THE PROBLEM: Gather every line of the material below that contains the string "kern", and copy each one out in full.

[Data excerpts]
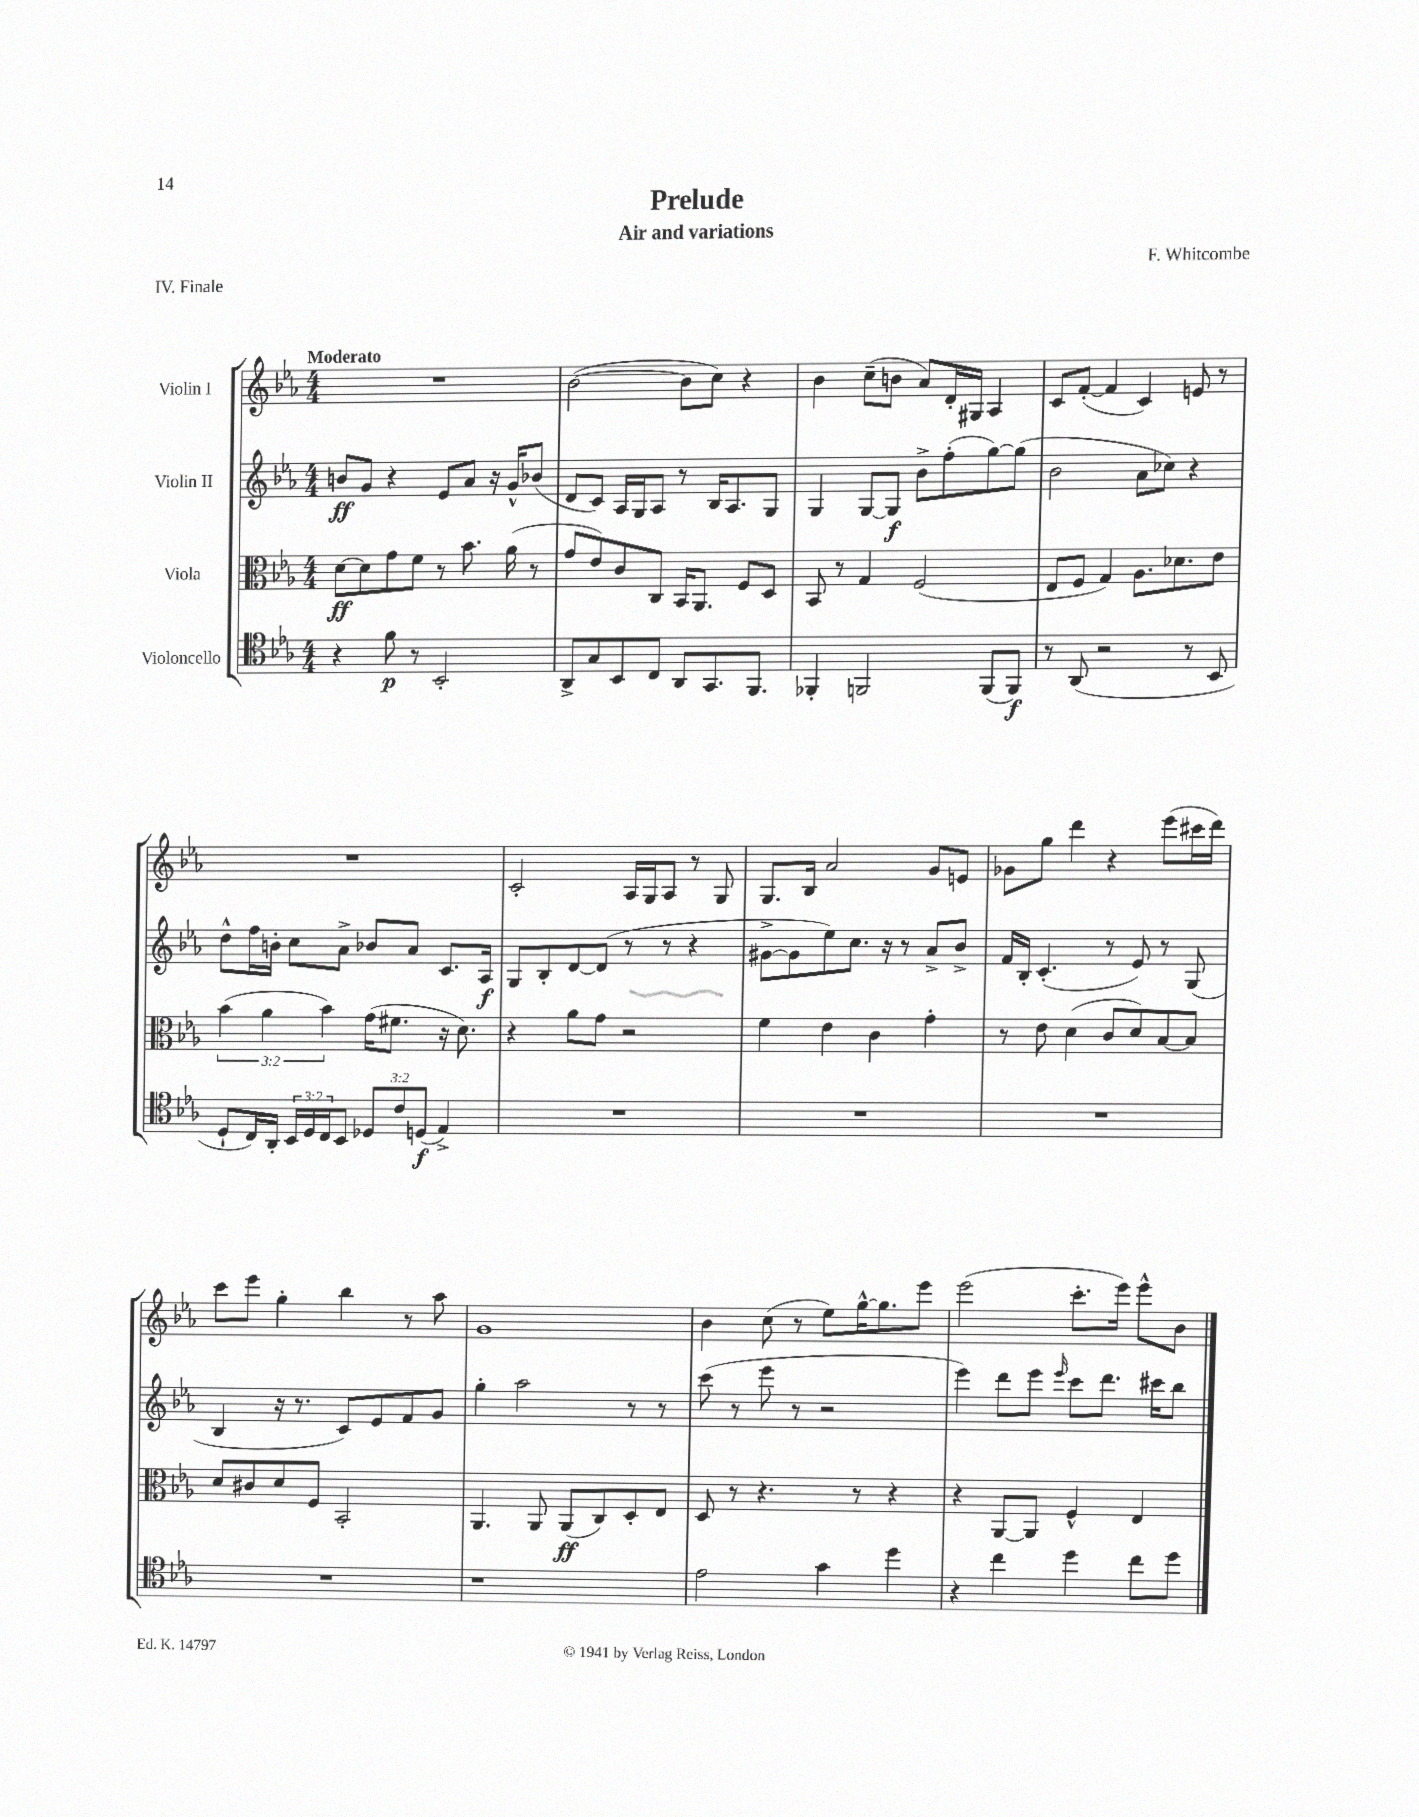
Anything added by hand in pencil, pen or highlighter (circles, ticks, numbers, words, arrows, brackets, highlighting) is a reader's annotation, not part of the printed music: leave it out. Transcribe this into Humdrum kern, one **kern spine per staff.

**kern	**dynam	**kern	**dynam	**kern	**dynam	**kern
*part4	*part4	*part3	*part3	*part2	*part2	*part1
*staff4	*staff4	*staff3	*staff3	*staff2	*staff2	*staff1
*I"Violoncello	*	*I"Viola	*	*I"Violin II	*	*I"Violin I
*clefC4	*	*clefC3	*	*clefG2	*	*clefG2
*k[b-e-a-]	*	*k[b-e-a-]	*	*k[b-e-a-]	*	*k[b-e-a-]
*M4/4	*	*M4/4	*	*M4/4	*	*M4/4
=1	=1	=1	=1	=1	=1	=1
!	!	!	!	!	!	!LO:TX:a:B:t=Moderato
4r	.	[8d\L	ff	8bn/L	ff	1r
.	.	8d\]	.	8g/J	.	.
8f\	p	8g\	.	4r	.	.
8r	.	8f\J	.	.	.	.
2BB-'/	.	8r	.	8e-/L	.	.
.	.	8.b-\	.	8a-/J	.	.
.	.	.	.	16r	.	.
.	.	(16a-\	.	16g^^/KL	.	.
.	.	8r	.	(8b-X/J	.	.
=2	=2	=2	=2	=2	=2	=2
8AA-^/L	.	8g/L	.	8d/L	.	([2b-\
8G/	.	8e-/)	.	8c/J)	.	.
8BB-/	.	8c/	.	16A-/LL	.	.
.	.	.	.	16G/J	.	.
8C/J	.	8C/J	.	8A-/J	.	.
8AA-/L	.	16BB-/KL	.	8r	.	8b-\L]
.	.	8.AA-/J	.	.	.	.
8.GG/	.	.	.	16B-/KL	.	8cc\J)
.	.	.	.	8.A-/	.	.
.	.	8F/L	.	.	.	4r
8.FF/J	.	.	.	.	.	.
.	.	8D/J	.	8G/J	.	.
=3	=3	=3	=3	=3	=3	=3
4FF-X'/	.	8BB-/	.	4G/	.	4b-\
.	.	8r	.	.	.	.
2FFn/	.	4G/	.	[8G/L	.	(8cc~\L
.	.	.	.	8G/J]	f	8bn\J
.	.	(2F/	.	8b-^\L	.	8a-/L)
.	.	.	.	(8ff'\	.	16d'/L
.	.	.	.	.	.	16G#X/JJ
(8FF/L	.	.	.	[8gg\)	.	4A-/
8FF/J)	f	.	.	(8gg\J]	.	.
=4	=4	=4	=4	=4	=4	=4
8r	.	8E-/L	.	2b-\	.	8c/L
(8AA-/	.	8F/J	.	.	.	([8f'/J
2r	.	4G/)	.	.	.	4f/]
.	.	8.A-\L	.	8a-\L	.	4c/)
.	.	.	.	8cc-X\J)	.	.
.	.	8.d-X\	.	.	.	.
8r	.	.	.	4r	.	8en/
8BB-/	.	8e-\J	.	.	.	8r
!!LO:LB:g=z
=5	=5	=5	=5	=5	=5	=5
8D`/L	.	(6b-\	.	8dd^^\L	.	1r
16C/L)	.	.	.	16ff\L	.	.
.	.	6a-\	.	.	.	.
16AA-'/JJ	.	.	.	16bn'\JJ	.	.
24BB-/LL	.	.	.	8cc\L	.	.
24D/	.	.	.	.	.	.
24C/J	.	6b-\)	.	.	.	.
8BB-/J	.	.	.	8a-^\J	.	.
12D-X/L	.	(16g\KL	.	8b-X/L	.	.
.	.	8.f#X\J	.	.	.	.
12c/	.	.	.	.	.	.
.	.	.	.	8a-/J	.	.
(12Dn/J	f	.	.	.	.	.
4E-^/)	.	16r	.	8.c/L	.	.
.	.	8.d\)	.	.	.	.
.	.	.	.	16A-/Jk	f	.
=6	=6	=6	=6	=6	=6	=6
1r	.	4r	.	8G/L	.	2c'/
.	.	.	.	8B-'/	.	.
.	.	8a-\L	.	[8d/	.	.
.	.	8g\J	.	(8d/J]	.	.
.	.	2r	.	8r	.	16A-/LL
.	.	.	.	.	.	16G/J
.	.	.	.	8r	.	8A-/J
.	.	.	.	4r	.	8r
.	.	.	.	.	.	8G/
=7	=7	=7	=7	=7	=7	=7
1r	.	4f\	.	[8g#X^\L	.	8.G/L
.	.	.	.	8g#\]	.	.
.	.	.	.	.	.	16B-/Jk
.	.	4e-\	.	8ee-\)	.	2a-/
.	.	.	.	8.cc\J	.	.
.	.	4c\	.	.	.	.
.	.	.	.	16r	.	.
.	.	.	.	8r	.	.
.	.	4g'\	.	8a-^/L	.	8g/L
.	.	.	.	8b-^/J	.	8en/J
=8	=8	=8	=8	=8	=8	=8
1r	.	8r	.	16f/LL	.	8g-X\L
.	.	.	.	16B-'/JJ	.	.
.	.	8e-\	.	(4.c'/	.	8gg\J
.	.	(4d\	.	.	.	4ddd\
.	.	8c/L	.	8r	.	4r
.	.	8d/)	.	8e-/)	.	.
.	.	[8B-/	.	8r	.	(8eee-\L
.	.	8B-/J]	.	(8G/	.	16ccc#X\L
.	.	.	.	.	.	16ddd\JJ)
!!LO:LB:g=z
=9	=9	=9	=9	=9	=9	=9
1r	.	8d/L	.	4B-/	.	8ccc\L
.	.	8c#X/	.	.	.	8eee-\J
.	.	8d/	.	16r	.	4gg'\
.	.	.	.	8.r	.	.
.	.	8F/J	.	.	.	.
.	.	2BB-'/	.	8c/L)	.	4bb-\
.	.	.	.	8e-/	.	.
.	.	.	.	8f/	.	8r
.	.	.	.	8g/J	.	8aa-\
=10	=10	=10	=10	=10	=10	=10
1r	.	4.AA-/	.	4gg'\	.	1g
.	.	.	.	2aa-\	.	.
.	.	8AA-/	.	.	.	.
.	.	(8AA-/L	ff	.	.	.
.	.	8C/)	.	.	.	.
.	.	8D'/	.	8r	.	.
.	.	8E-/J	.	8r	.	.
=11	=11	=11	=11	=11	=11	=11
2e-\	.	8D/	.	(8ccc\	.	4b-\
.	.	8r	.	8r	.	.
.	.	4.r	.	8eee-\	.	(8cc\
.	.	.	.	8r	.	8r
4g\	.	.	.	2r	.	8ee-\L)
.	.	8r	.	.	.	[16gg^^\K
.	.	.	.	.	.	8.gg\]
4dd\	.	4r	.	.	.	.
.	.	.	.	.	.	8eee-\J
=12	=12	=12	=12	=12	=12	=12
4r	.	4r	.	4eee-\)	.	(2eee-\
4cc\	.	[8AA-/L	.	8ddd\L	.	.
.	.	8AA-/J]	.	8eee-\J	.	.
.	.	.	.	16qqeee-/	.	.
4dd\	.	4F^^/	.	8ccc\L	.	8.ccc'\L
.	.	.	.	8.ddd\J	.	.
.	.	.	.	.	.	16eee-\Jk)
8cc\L	.	4E-/	.	.	.	8eee-^^\L
.	.	.	.	16ccc#X\KL	.	.
8dd\J	.	.	.	8bb-\J	.	8b-\J
==	==	==	==	==	==	==
*-	*-	*-	*-	*-	*-	*-
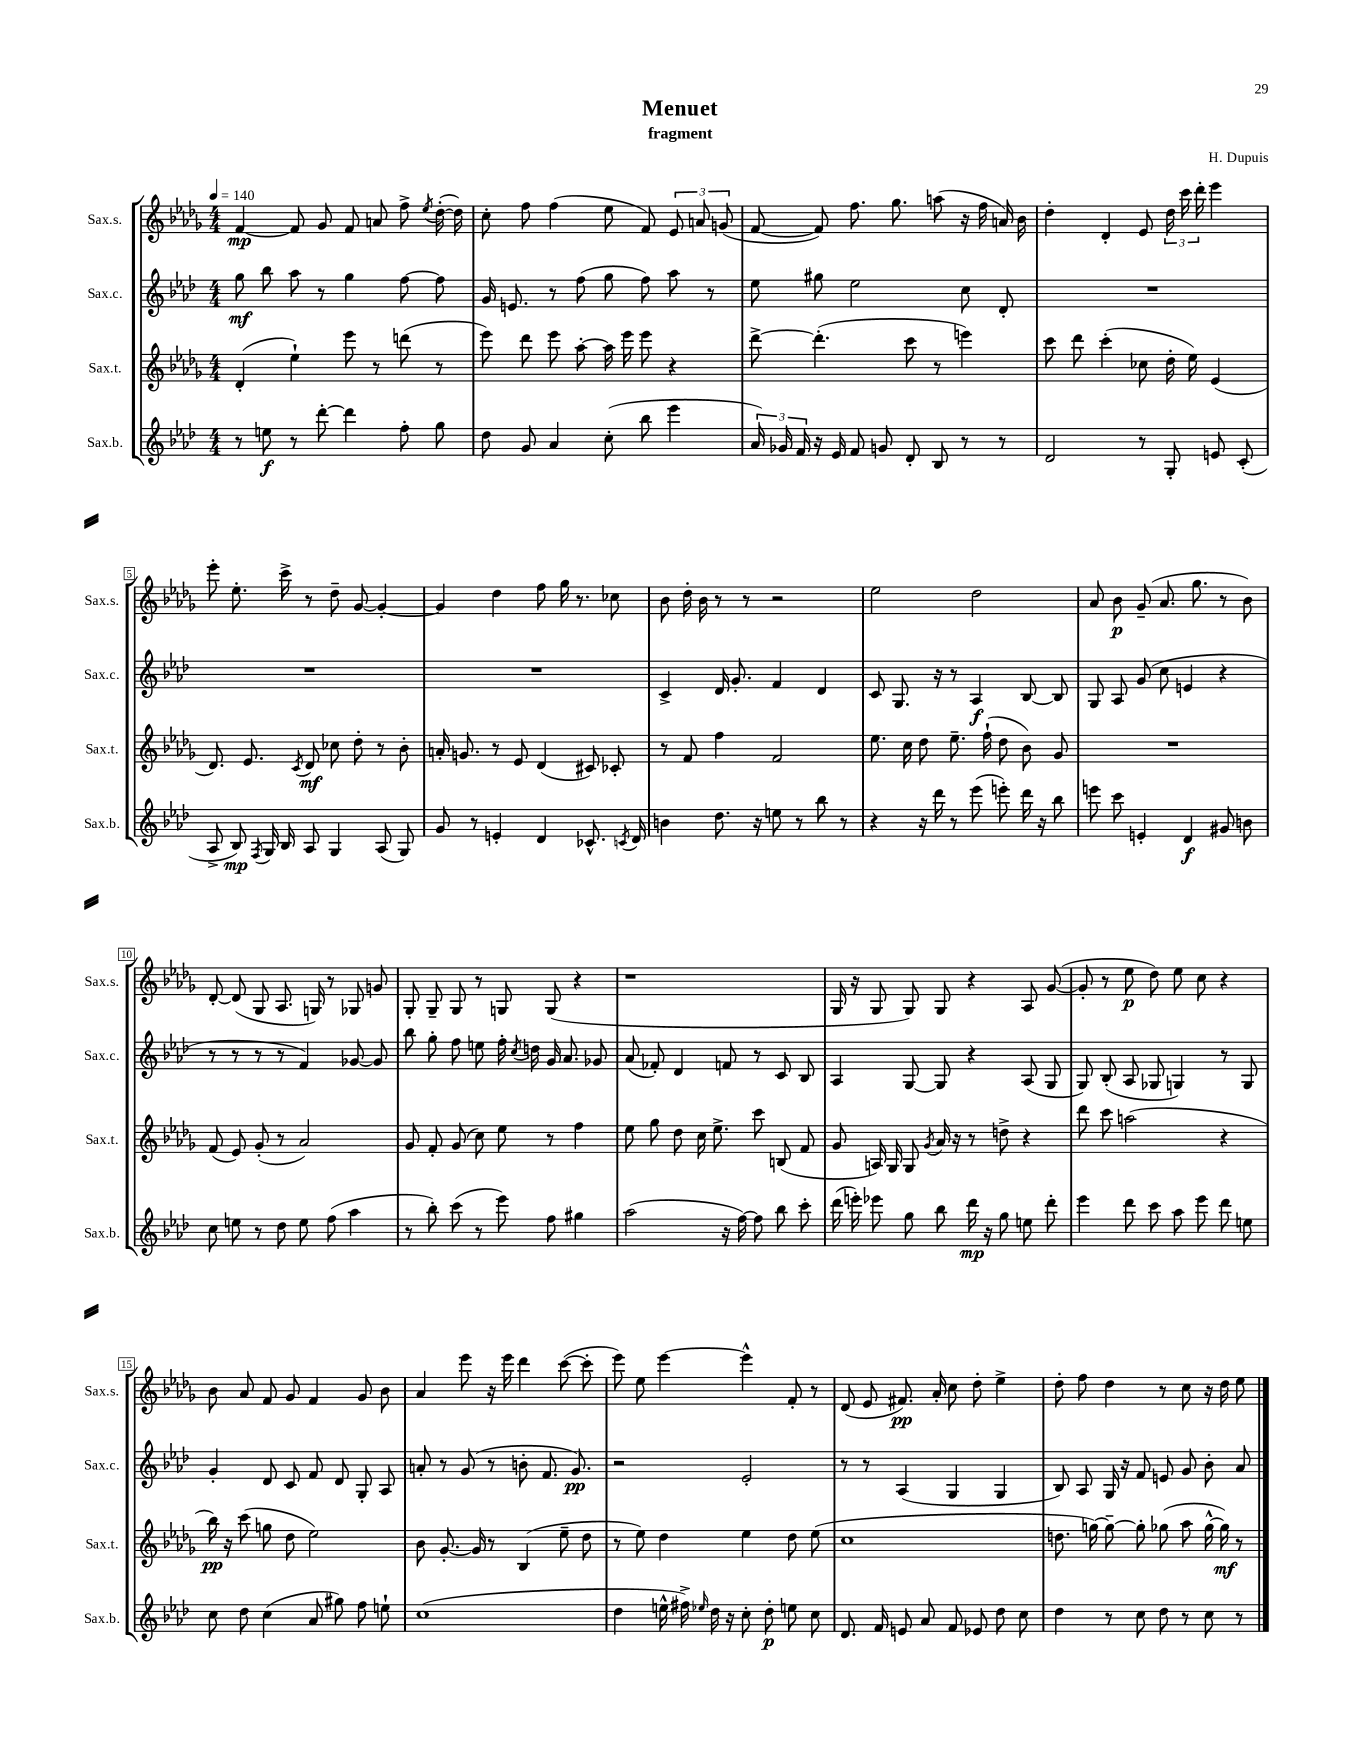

CORRECT OUTPUT:
Anything added by hand in pencil, pen or highlighter (circles, ticks, numbers, words, arrows, brackets, highlighting) is a reader's annotation, not part of the printed music: leave it out. Transcribe this into Humdrum kern, one **kern spine per staff.
**kern	**dynam	**kern	**dynam	**kern	**dynam	**kern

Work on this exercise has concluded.